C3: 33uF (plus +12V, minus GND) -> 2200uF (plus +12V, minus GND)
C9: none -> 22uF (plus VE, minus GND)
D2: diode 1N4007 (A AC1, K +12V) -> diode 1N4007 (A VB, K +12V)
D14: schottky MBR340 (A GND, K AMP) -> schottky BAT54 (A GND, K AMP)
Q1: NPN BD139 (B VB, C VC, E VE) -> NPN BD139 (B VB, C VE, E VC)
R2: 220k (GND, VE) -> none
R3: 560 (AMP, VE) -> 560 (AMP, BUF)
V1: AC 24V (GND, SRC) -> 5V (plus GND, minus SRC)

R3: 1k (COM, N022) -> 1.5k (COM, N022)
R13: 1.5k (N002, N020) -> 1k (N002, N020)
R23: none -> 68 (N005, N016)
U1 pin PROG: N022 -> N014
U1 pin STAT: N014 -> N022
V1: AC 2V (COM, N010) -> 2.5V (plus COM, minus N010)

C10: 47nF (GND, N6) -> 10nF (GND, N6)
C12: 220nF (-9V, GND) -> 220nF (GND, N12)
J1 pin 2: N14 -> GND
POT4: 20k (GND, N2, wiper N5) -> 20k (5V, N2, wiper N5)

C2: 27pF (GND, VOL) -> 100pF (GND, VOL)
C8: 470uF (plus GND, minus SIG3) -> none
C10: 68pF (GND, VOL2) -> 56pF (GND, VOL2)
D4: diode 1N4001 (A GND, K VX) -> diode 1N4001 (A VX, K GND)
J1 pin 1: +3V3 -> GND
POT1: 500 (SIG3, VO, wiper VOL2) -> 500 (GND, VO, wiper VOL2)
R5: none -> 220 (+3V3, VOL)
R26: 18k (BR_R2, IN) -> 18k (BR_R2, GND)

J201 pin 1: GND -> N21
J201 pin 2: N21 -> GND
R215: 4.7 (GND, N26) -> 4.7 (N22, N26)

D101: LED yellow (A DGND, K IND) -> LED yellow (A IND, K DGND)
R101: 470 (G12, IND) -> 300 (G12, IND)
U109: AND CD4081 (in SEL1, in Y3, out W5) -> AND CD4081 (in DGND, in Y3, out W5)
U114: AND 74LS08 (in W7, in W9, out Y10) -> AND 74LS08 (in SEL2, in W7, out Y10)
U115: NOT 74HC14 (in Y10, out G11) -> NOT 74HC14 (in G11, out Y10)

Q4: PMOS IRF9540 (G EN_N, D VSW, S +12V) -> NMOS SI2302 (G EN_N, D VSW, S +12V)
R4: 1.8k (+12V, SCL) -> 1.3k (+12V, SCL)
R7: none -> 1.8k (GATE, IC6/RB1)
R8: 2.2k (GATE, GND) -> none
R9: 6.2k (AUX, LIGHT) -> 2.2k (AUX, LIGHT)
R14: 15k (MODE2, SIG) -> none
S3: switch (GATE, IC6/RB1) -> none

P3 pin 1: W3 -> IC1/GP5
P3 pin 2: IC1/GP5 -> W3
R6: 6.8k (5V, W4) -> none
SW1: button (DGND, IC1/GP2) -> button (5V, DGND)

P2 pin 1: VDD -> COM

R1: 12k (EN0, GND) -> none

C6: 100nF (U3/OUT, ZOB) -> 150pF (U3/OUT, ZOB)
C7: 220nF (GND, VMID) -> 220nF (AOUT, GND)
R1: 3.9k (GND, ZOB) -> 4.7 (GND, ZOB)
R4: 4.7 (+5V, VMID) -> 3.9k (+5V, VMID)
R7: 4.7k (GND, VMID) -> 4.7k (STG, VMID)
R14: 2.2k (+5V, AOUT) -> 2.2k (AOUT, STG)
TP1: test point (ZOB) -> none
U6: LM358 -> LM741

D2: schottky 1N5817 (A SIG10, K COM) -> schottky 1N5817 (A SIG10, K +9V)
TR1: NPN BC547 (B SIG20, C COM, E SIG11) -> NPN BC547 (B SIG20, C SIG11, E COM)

THE TASK » Starting at the line in the records above that contains "D2: schottky 1N5817", output every line up to and including the last one, with nothing added.

ANSWER TO THE EXERCISE »
D2: schottky 1N5817 (A SIG10, K COM) -> schottky 1N5817 (A SIG10, K +9V)
TR1: NPN BC547 (B SIG20, C COM, E SIG11) -> NPN BC547 (B SIG20, C SIG11, E COM)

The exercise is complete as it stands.